Report the count of lines containing the word "grey" in these records, with no other text.

#### [ENTRIES SUPPLIED]
== Segment start ==

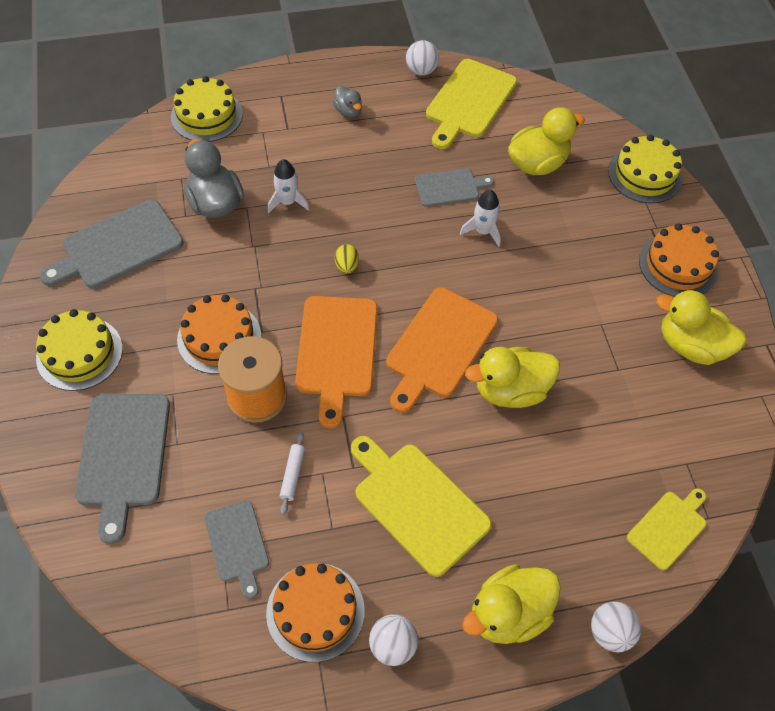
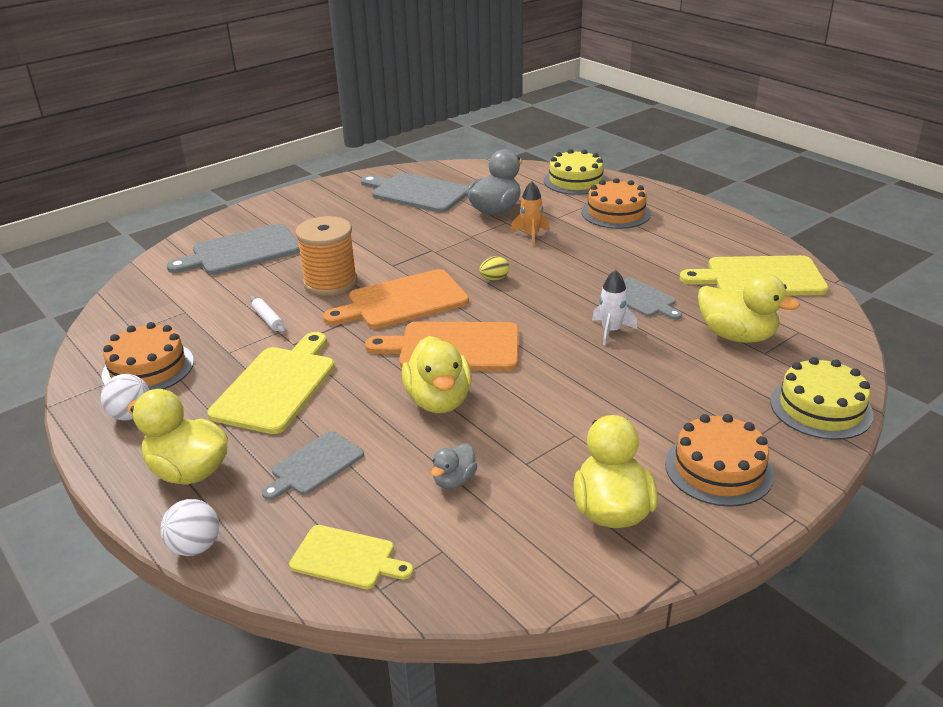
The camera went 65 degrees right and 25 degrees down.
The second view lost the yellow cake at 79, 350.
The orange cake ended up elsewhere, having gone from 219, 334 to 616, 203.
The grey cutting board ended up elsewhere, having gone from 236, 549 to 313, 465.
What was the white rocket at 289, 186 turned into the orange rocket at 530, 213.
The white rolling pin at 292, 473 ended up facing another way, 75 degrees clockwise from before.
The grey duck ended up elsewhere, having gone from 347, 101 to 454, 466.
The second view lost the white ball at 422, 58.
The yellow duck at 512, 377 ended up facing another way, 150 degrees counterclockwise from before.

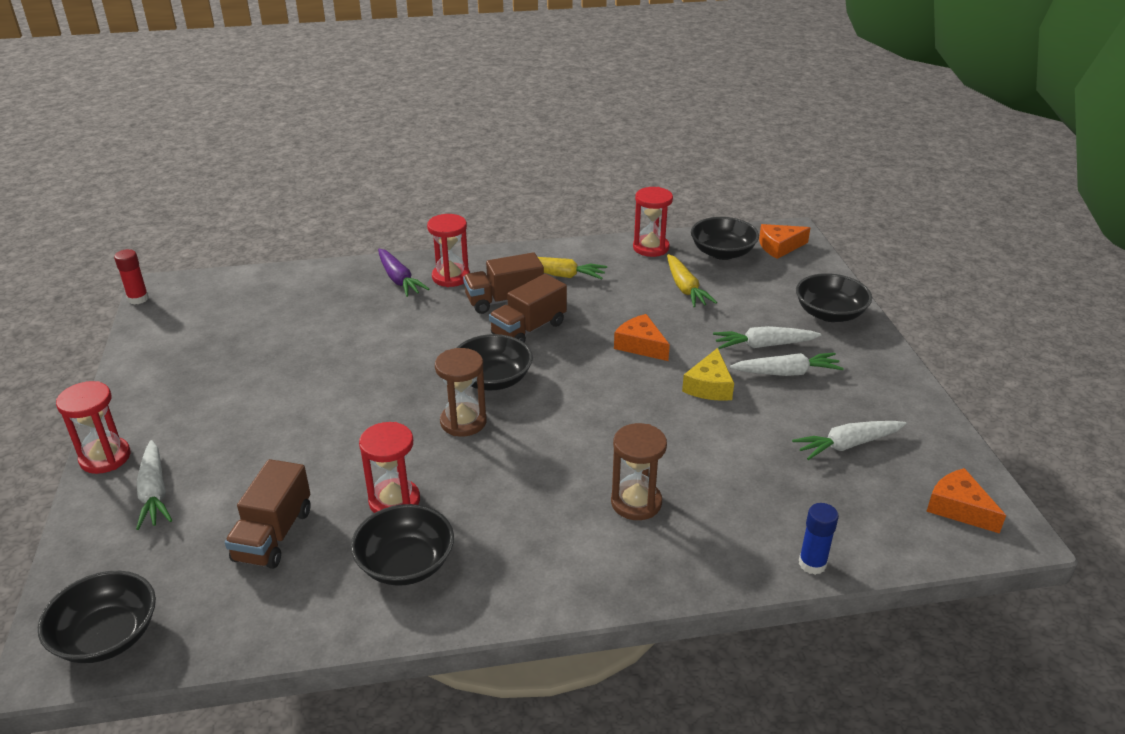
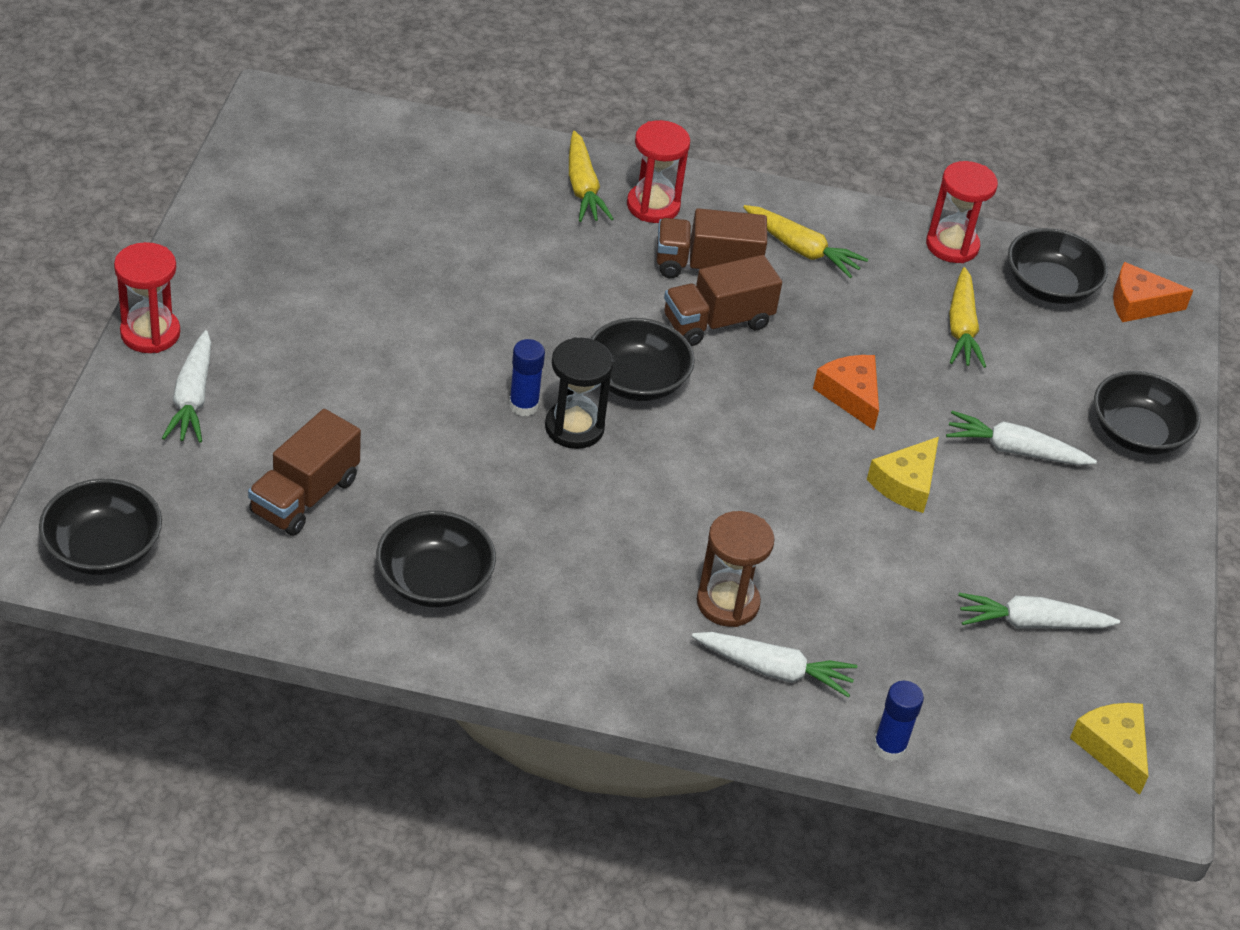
The camera went 15 degrees right and 10 degrees up.
The second view lost the red glue stick at 131, 277.
The second view lost the red hourglass at 389, 467.
What was the purple carrot at 403, 273 turned into the yellow carrot at 591, 176.
What was the brown hourglass at 461, 392 turned into the black hourglass at 579, 393.
The white carrot ended up elsewhere, having gone from 787, 364 to 774, 665.
What was the orange cheese at 966, 500 turned into the yellow cheese at 1109, 749.
The second view gained the blue glue stick at 527, 377.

== Segment end ==

#### [YOUR SOLUTION]
2